DATA TO USE:
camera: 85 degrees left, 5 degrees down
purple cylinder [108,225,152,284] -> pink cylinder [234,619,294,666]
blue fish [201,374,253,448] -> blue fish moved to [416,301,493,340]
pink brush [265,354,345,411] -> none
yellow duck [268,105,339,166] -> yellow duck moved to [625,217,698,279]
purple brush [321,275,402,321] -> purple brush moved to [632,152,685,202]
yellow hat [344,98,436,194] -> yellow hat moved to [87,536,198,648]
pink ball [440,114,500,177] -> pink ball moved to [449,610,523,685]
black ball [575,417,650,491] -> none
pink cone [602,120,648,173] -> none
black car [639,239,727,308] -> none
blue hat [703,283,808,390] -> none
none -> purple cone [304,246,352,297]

--

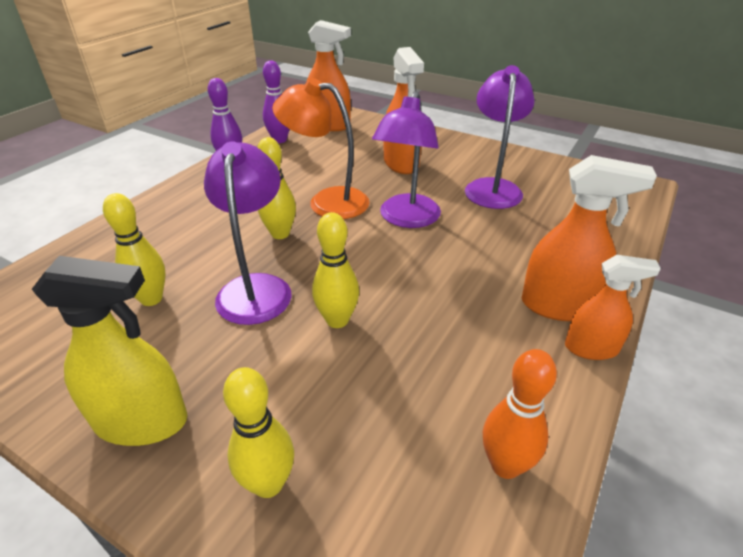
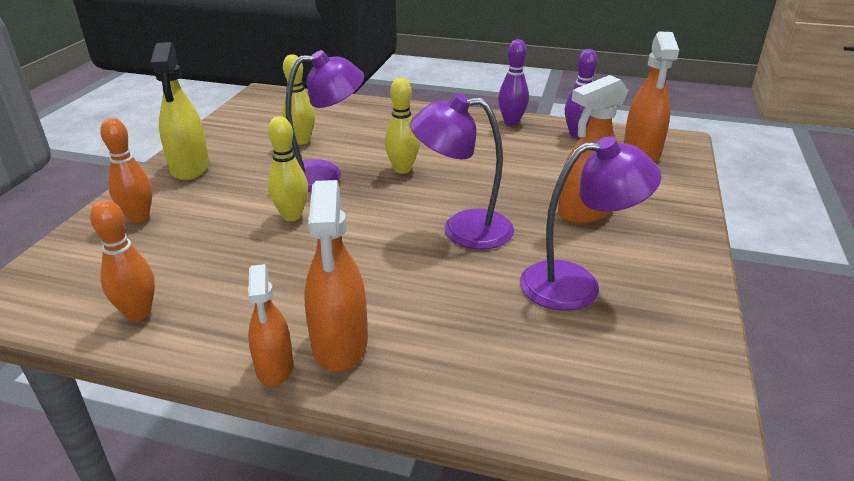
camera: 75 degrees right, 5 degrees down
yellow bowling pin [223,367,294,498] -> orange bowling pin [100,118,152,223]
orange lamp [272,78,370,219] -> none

---

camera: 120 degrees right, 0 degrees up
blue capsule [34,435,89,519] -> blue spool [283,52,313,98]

ASSIGNMENT:
State, with no accompanying text, how many lines of the material contain the string "degrees".

ANSWER TO THE PROBLEM:
3